◆ **TRY IT**
For the listing that follows, give again exactly the lines from the one with "(613, 424) = (685, 453): turquoise" to the one with "(680, 511) = (622, 550): turquoise", including both.

[[ DATA PROVIDED, beginning ]]

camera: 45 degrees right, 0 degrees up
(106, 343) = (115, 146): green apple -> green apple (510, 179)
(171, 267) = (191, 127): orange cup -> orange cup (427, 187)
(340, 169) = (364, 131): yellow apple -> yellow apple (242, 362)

[[ DATA PROVIDED, end ]]
[[ DATA PROVIDED, beginning ]]

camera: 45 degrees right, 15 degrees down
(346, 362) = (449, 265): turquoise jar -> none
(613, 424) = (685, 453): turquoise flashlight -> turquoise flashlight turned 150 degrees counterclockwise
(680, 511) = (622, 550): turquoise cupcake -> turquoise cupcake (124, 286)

[[ DATA PROVIDED, end ]]
[[ DATA PROVIDED, beginning ]]

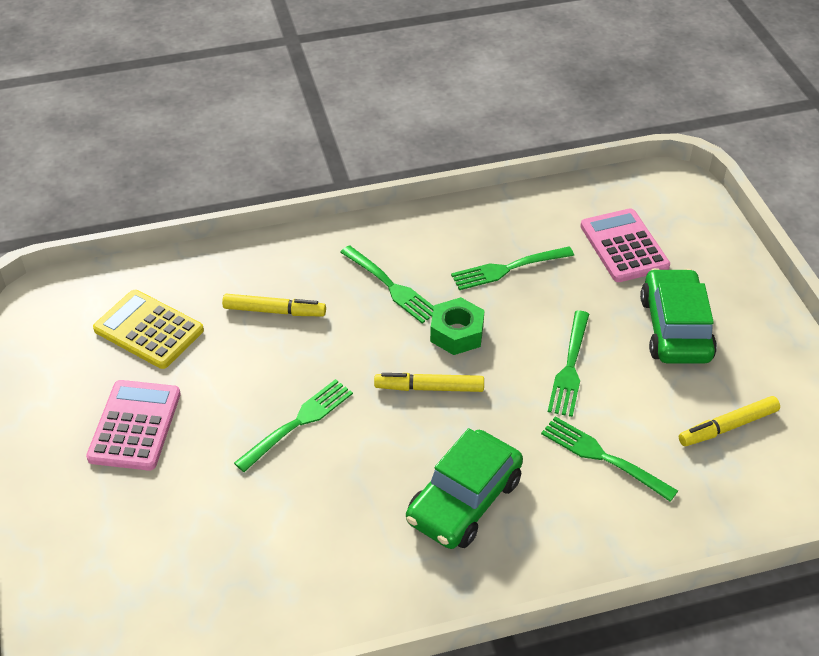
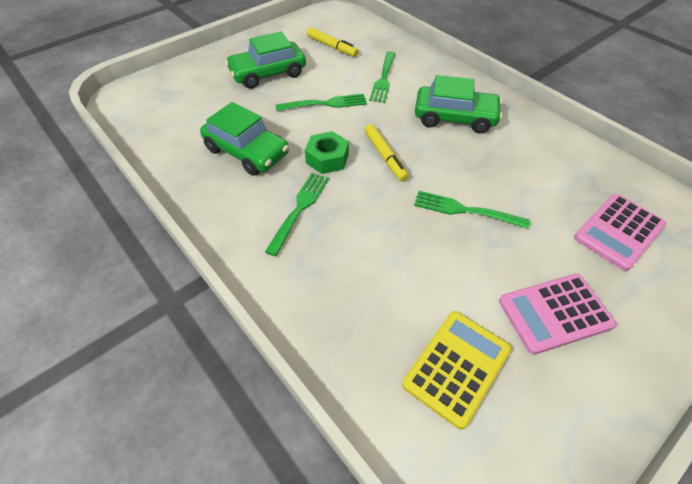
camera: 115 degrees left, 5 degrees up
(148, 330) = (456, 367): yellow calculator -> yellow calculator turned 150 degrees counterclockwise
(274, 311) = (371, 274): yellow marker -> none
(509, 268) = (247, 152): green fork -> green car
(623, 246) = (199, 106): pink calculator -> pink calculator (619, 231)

[[ DATA PROVIDED, end ]]

◆ **ANSWER TO THE PROBLEM**
(613, 424) = (685, 453): turquoise flashlight -> turquoise flashlight turned 150 degrees counterclockwise
(680, 511) = (622, 550): turquoise cupcake -> turquoise cupcake (124, 286)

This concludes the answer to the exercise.